**WORK ITEM:**
Your task is to set down the records below again, exactly.

**TASK INPUT:**
==========

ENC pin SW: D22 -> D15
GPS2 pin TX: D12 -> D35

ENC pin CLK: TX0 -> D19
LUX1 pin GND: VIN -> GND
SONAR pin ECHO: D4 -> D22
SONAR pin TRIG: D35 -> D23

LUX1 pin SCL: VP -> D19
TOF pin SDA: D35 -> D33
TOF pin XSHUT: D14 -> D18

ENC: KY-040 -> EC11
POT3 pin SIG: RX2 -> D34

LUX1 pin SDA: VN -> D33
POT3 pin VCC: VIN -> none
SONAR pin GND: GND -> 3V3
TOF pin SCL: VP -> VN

==========

**SOLUTION FOR THIS TASK:**
ENC pin SW: D22 -> D15
GPS2 pin TX: D12 -> D35

ENC pin CLK: TX0 -> D19
LUX1 pin GND: VIN -> GND
SONAR pin ECHO: D4 -> D22
SONAR pin TRIG: D35 -> D23

LUX1 pin SCL: VP -> D19
TOF pin SDA: D35 -> D33
TOF pin XSHUT: D14 -> D18

ENC: KY-040 -> EC11
POT3 pin SIG: RX2 -> D34

LUX1 pin SDA: VN -> D33
POT3 pin VCC: VIN -> none
SONAR pin GND: GND -> 3V3
TOF pin SCL: VP -> VN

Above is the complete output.